_INSTRUCTIONS TO FOLLOW:_ Your answer should consist of each line below that includes the word "button".

_DATA TO EXAMINE:_
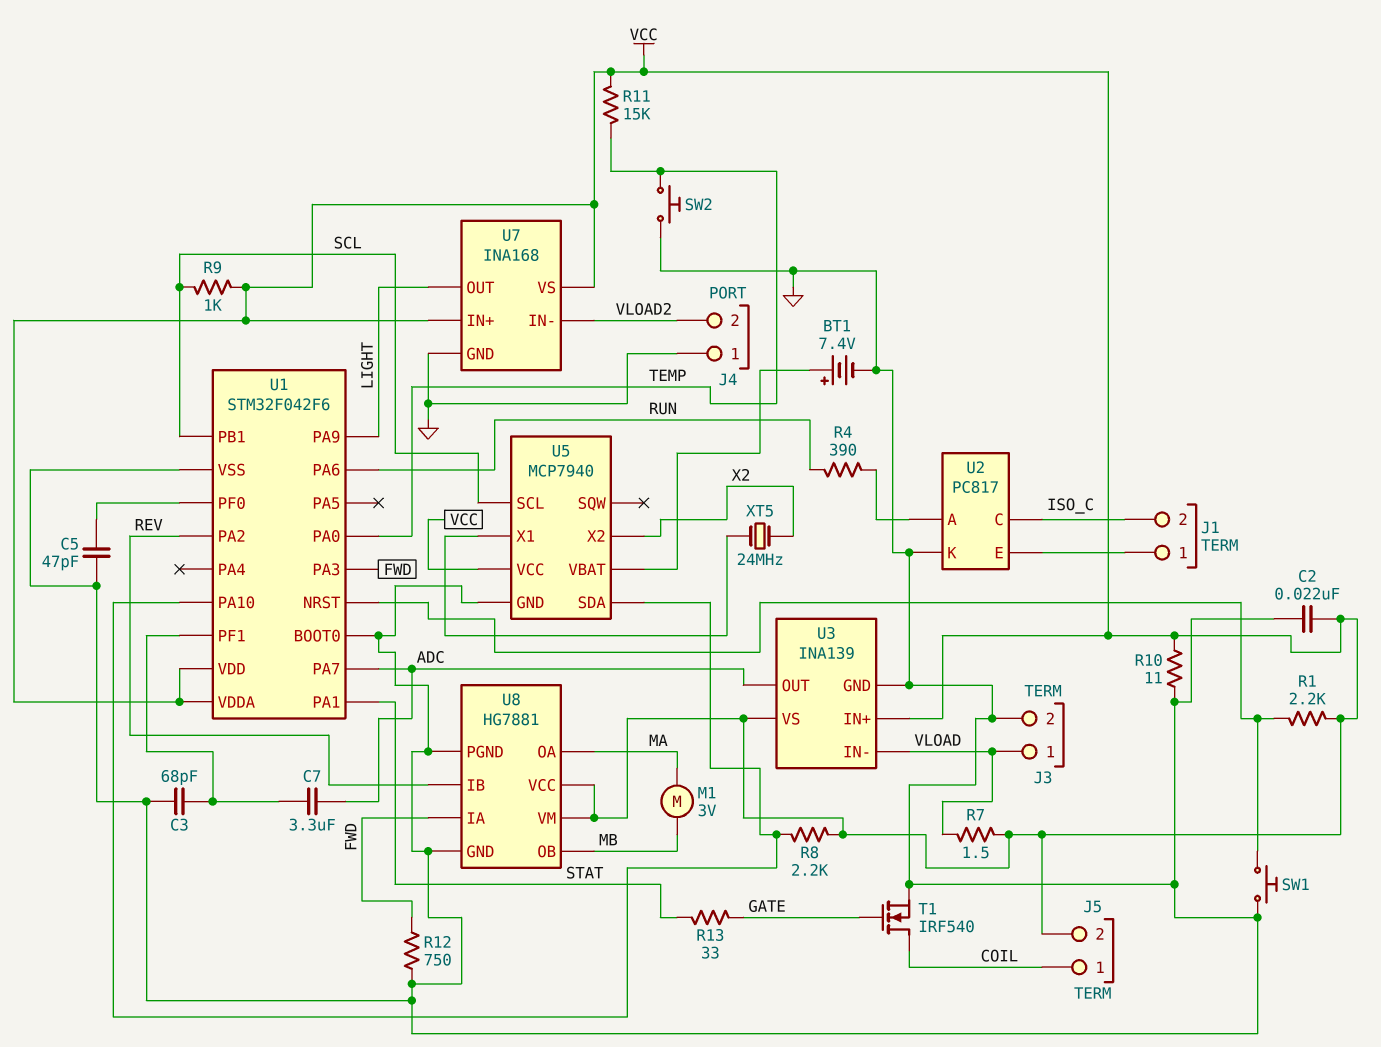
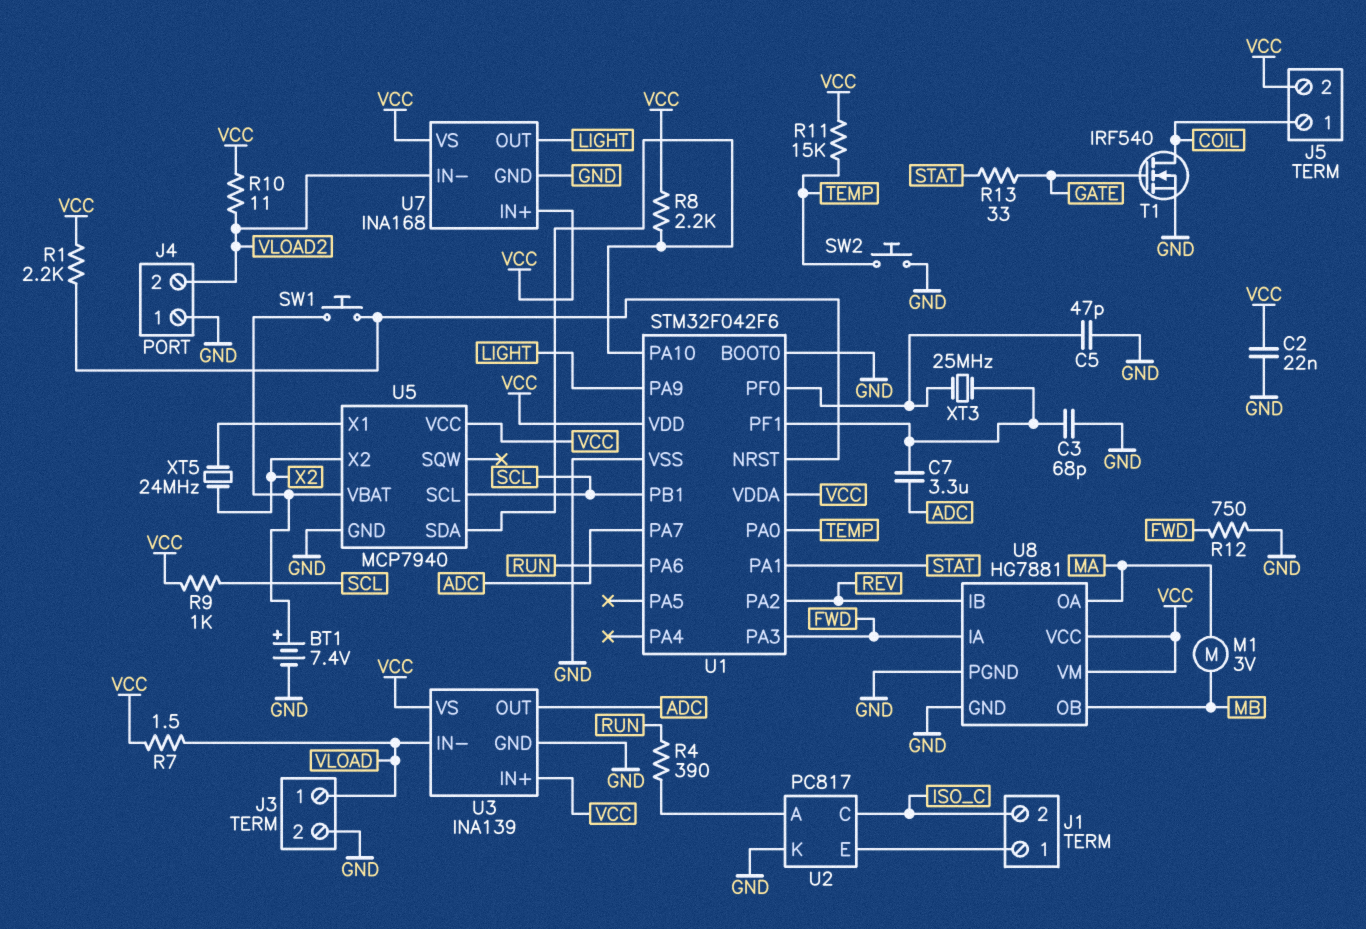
R10: 11 (GND, VCC) -> 11 (VCC, VLOAD2)
SW1: button (GND, U1/NRST) -> button (U1/NRST, U5/VBAT)
XT3: none -> 25MHz (U1/PF0, U1/PF1)

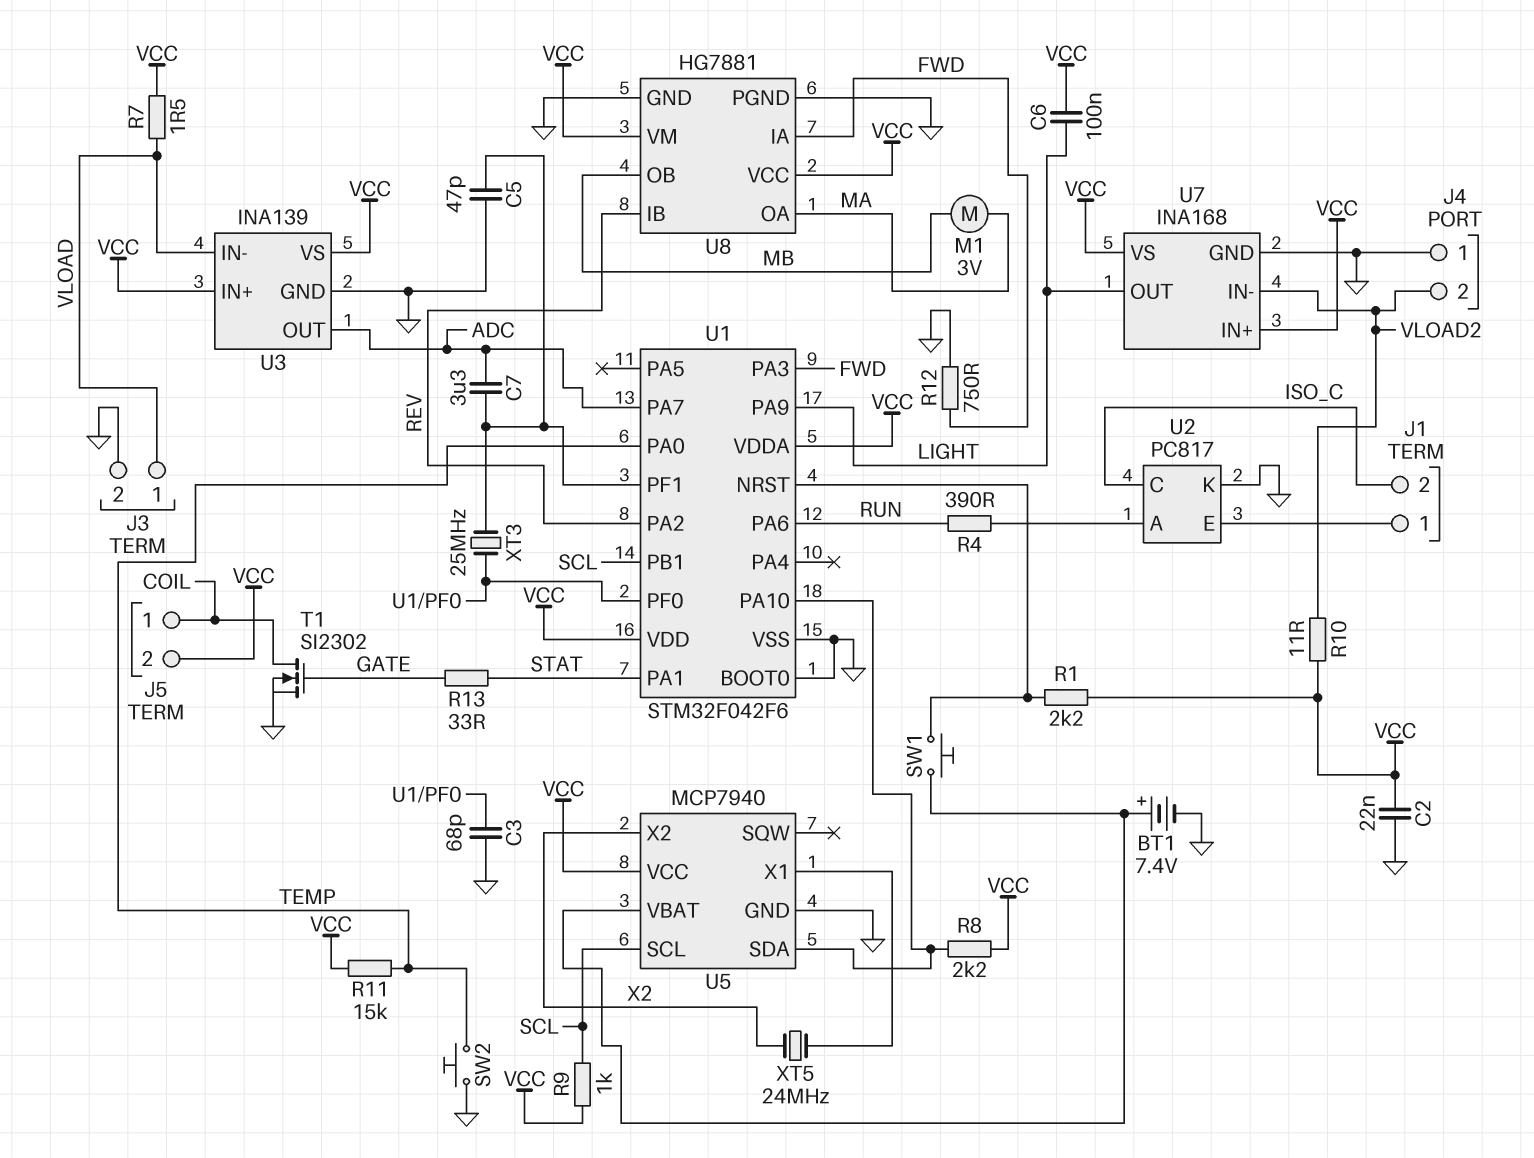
C3: 68pF (GND, U1/PF1) -> 68pF (GND, U1/PF0)
C5: 47pF (GND, U1/PF0) -> 47pF (GND, U1/PF1)
C6: none -> 100nF (LIGHT, VCC)
T1: NMOS IRF540 (G GATE, D COIL, S GND) -> NMOS SI2302 (G GATE, D COIL, S GND)

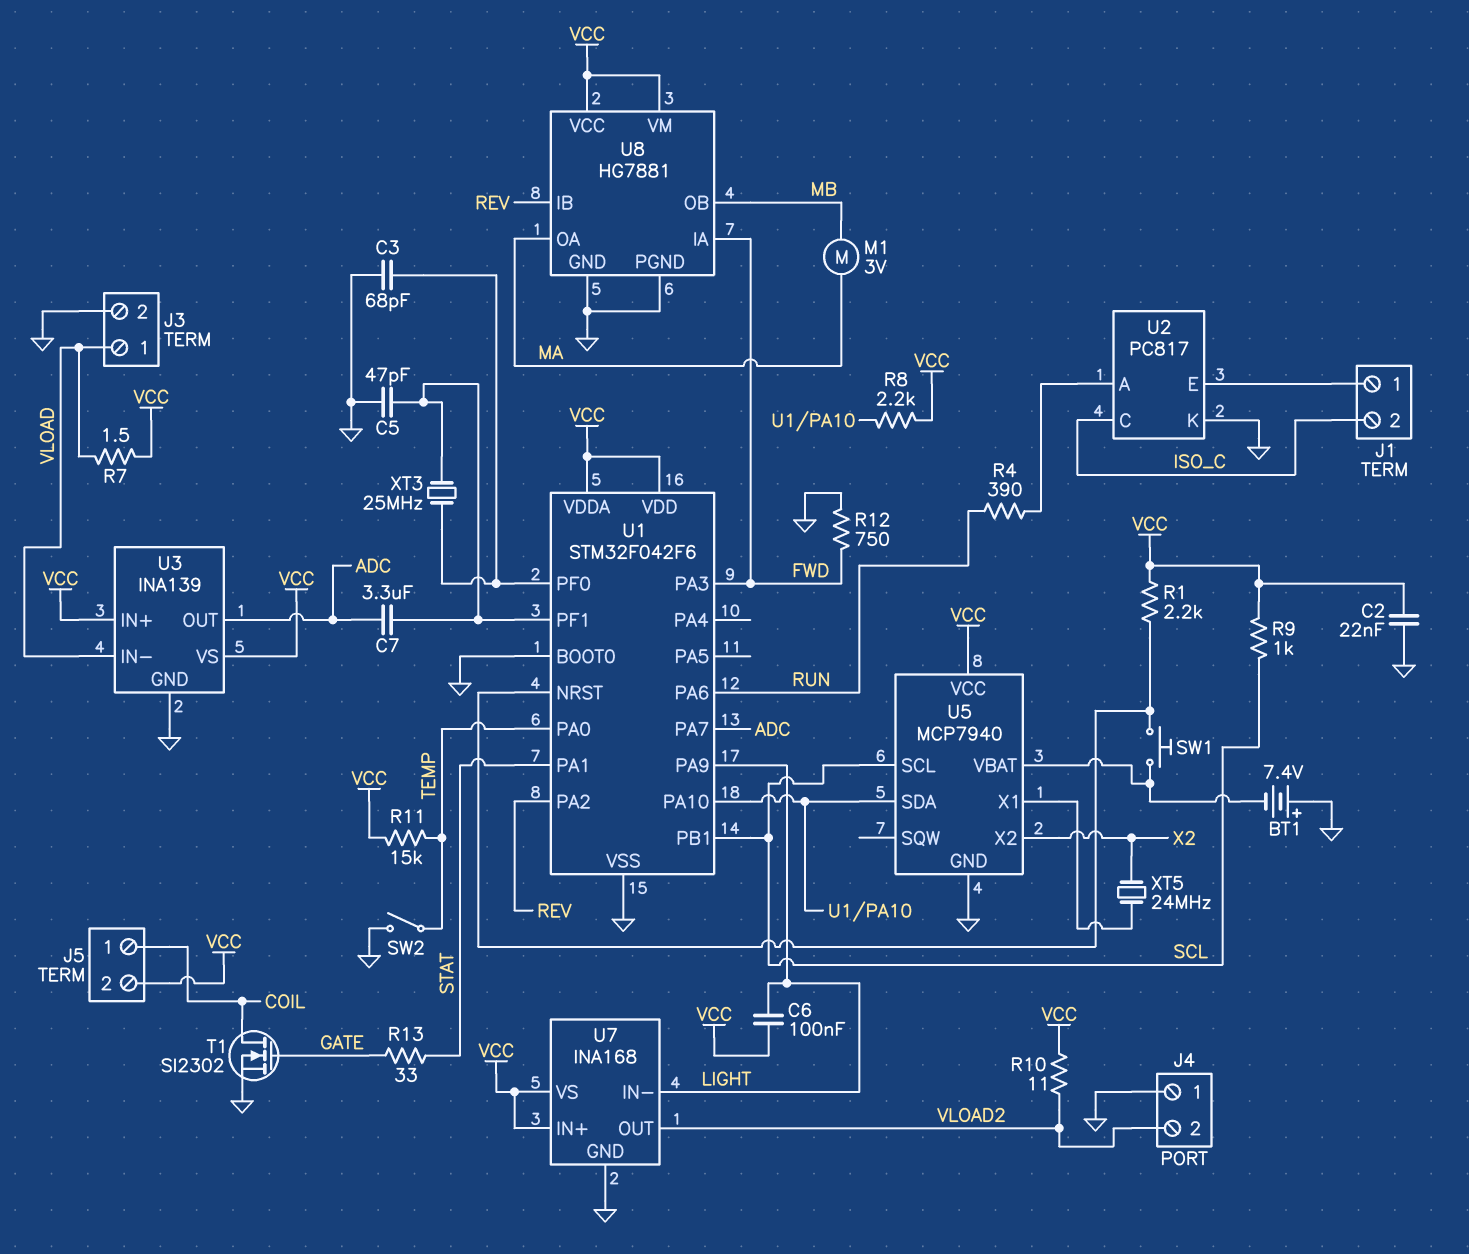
BT1: 7.4V (plus U5/VBAT, minus GND) -> 7.4V (plus GND, minus U5/VBAT)
SW2: button (GND, TEMP) -> switch (GND, TEMP)
U7 pin IN-: VLOAD2 -> LIGHT
U7 pin OUT: LIGHT -> VLOAD2

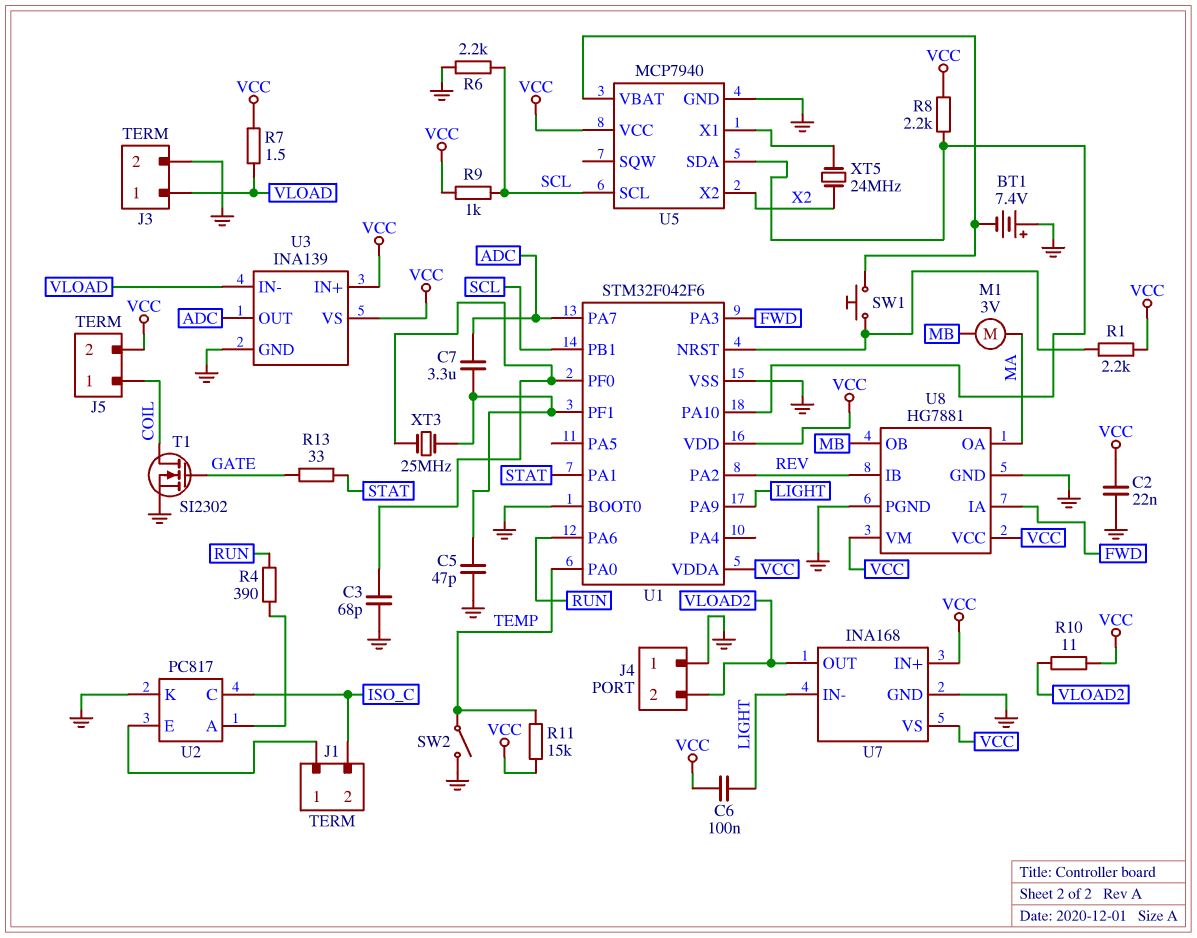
R6: none -> 2.2k (GND, SCL)
R12: 750 (FWD, GND) -> none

_EXERCISE RESPONSE:_
SW1: button (GND, U1/NRST) -> button (U1/NRST, U5/VBAT)
SW2: button (GND, TEMP) -> switch (GND, TEMP)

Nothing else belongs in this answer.